* YOUR OBJECTIVE *
Please repeat the entries exactly as they appear and omit any images.

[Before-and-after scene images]

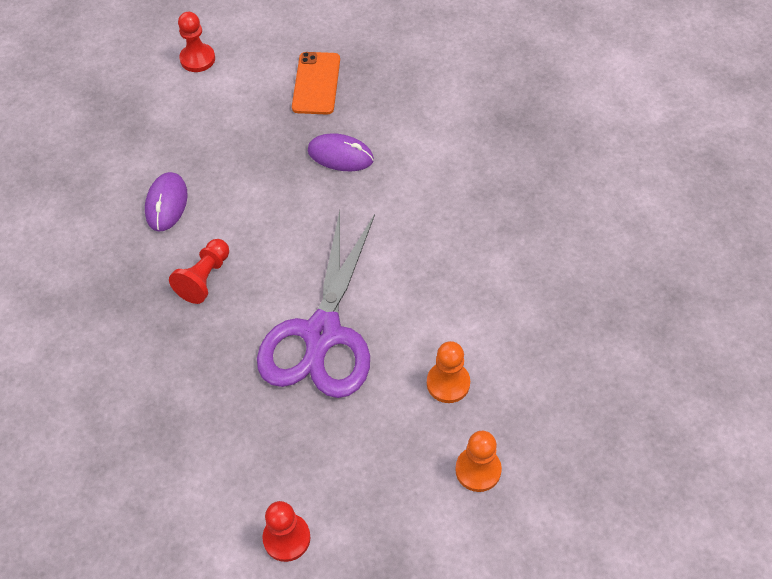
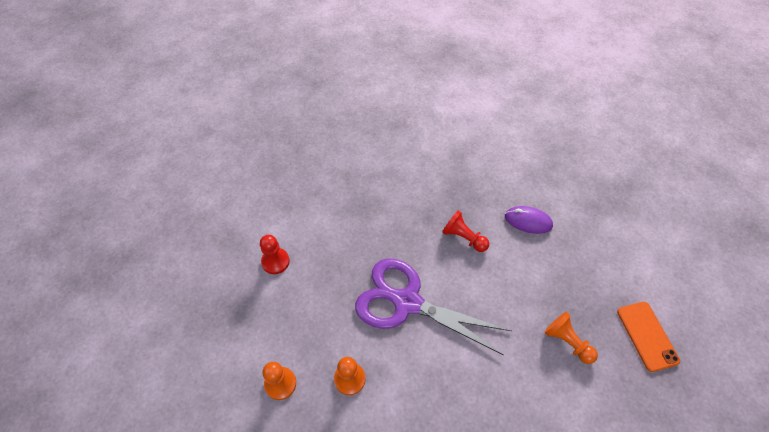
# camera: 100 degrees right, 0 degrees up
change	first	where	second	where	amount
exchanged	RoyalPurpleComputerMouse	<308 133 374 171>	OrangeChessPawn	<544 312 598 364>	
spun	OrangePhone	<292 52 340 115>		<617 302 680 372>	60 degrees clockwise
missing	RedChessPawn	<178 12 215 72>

* THE COMPLETED TASK *
# camera: 100 degrees right, 0 degrees up
change	first	where	second	where	amount
exchanged	RoyalPurpleComputerMouse	<308 133 374 171>	OrangeChessPawn	<544 312 598 364>	
spun	OrangePhone	<292 52 340 115>		<617 302 680 372>	60 degrees clockwise
missing	RedChessPawn	<178 12 215 72>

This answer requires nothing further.